Activity: Each line below is to be repeated exactly; any picture is to be left out.

** Opening Available data block **

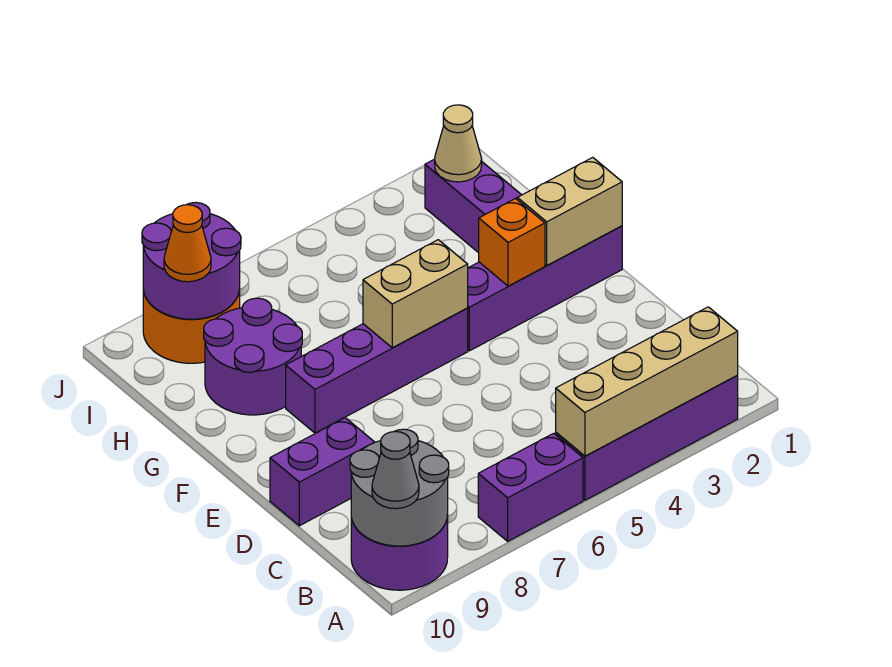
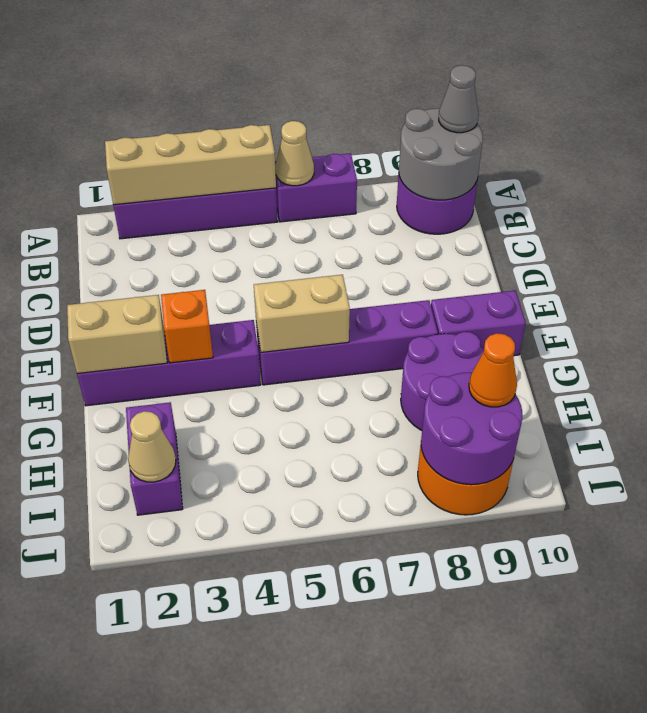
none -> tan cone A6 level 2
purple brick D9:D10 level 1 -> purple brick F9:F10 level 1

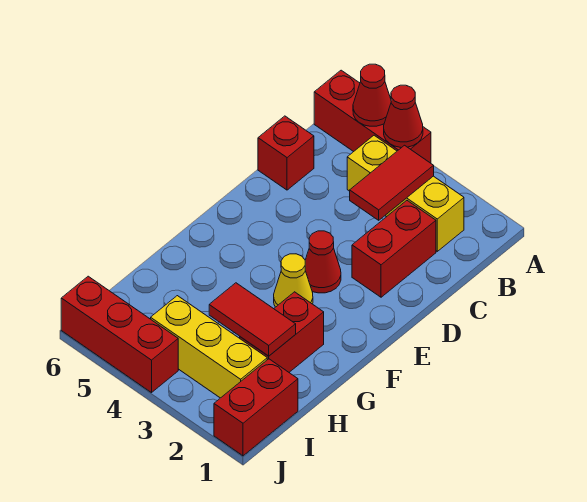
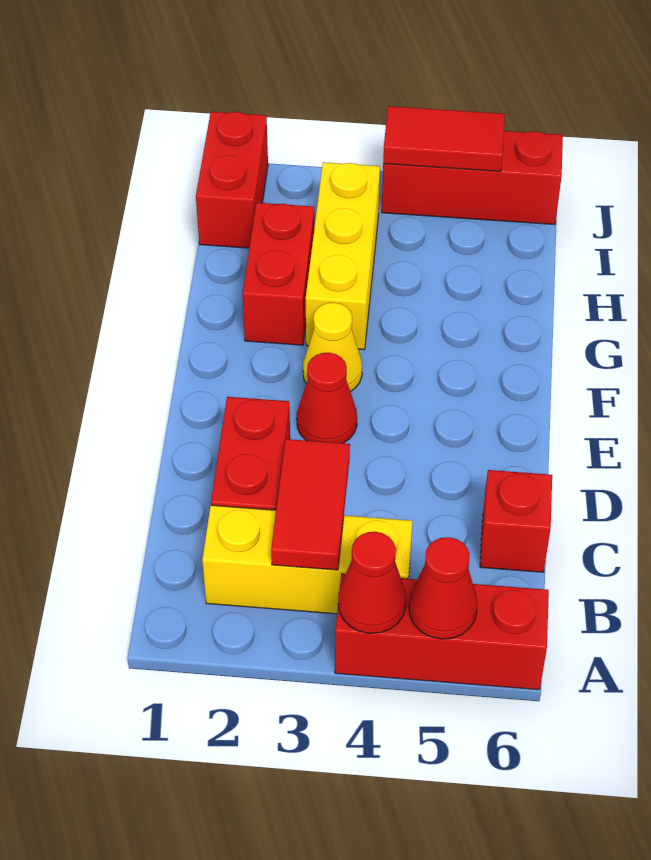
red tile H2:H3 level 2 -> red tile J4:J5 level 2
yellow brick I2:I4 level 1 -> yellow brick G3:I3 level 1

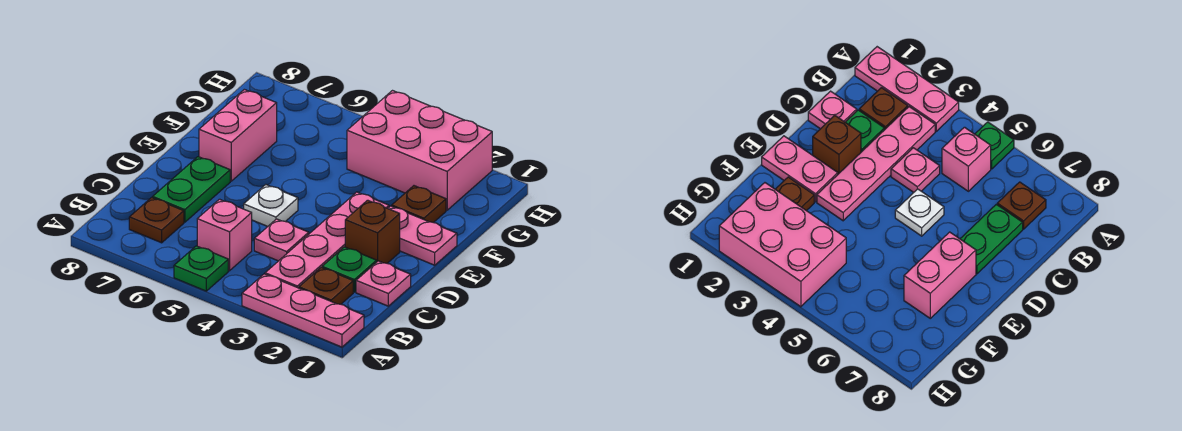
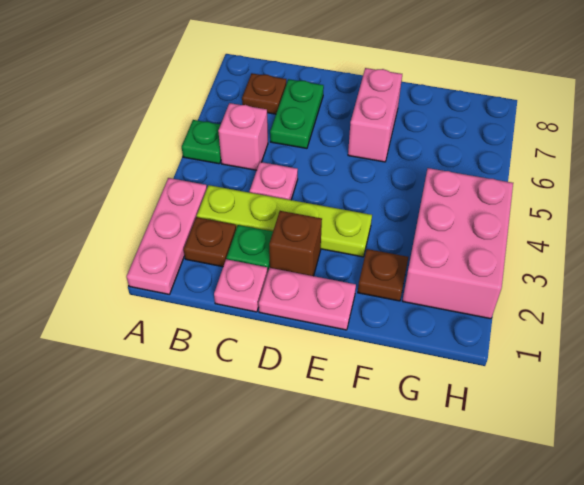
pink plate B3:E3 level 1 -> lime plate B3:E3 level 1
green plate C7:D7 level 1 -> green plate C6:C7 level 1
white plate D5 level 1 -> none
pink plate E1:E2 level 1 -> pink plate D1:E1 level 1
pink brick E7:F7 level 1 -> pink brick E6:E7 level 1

** Closing Available data block **

Solution:
none -> tan cone A6 level 2
purple brick D9:D10 level 1 -> purple brick F9:F10 level 1

red tile H2:H3 level 2 -> red tile J4:J5 level 2
yellow brick I2:I4 level 1 -> yellow brick G3:I3 level 1

pink plate B3:E3 level 1 -> lime plate B3:E3 level 1
green plate C7:D7 level 1 -> green plate C6:C7 level 1
white plate D5 level 1 -> none
pink plate E1:E2 level 1 -> pink plate D1:E1 level 1
pink brick E7:F7 level 1 -> pink brick E6:E7 level 1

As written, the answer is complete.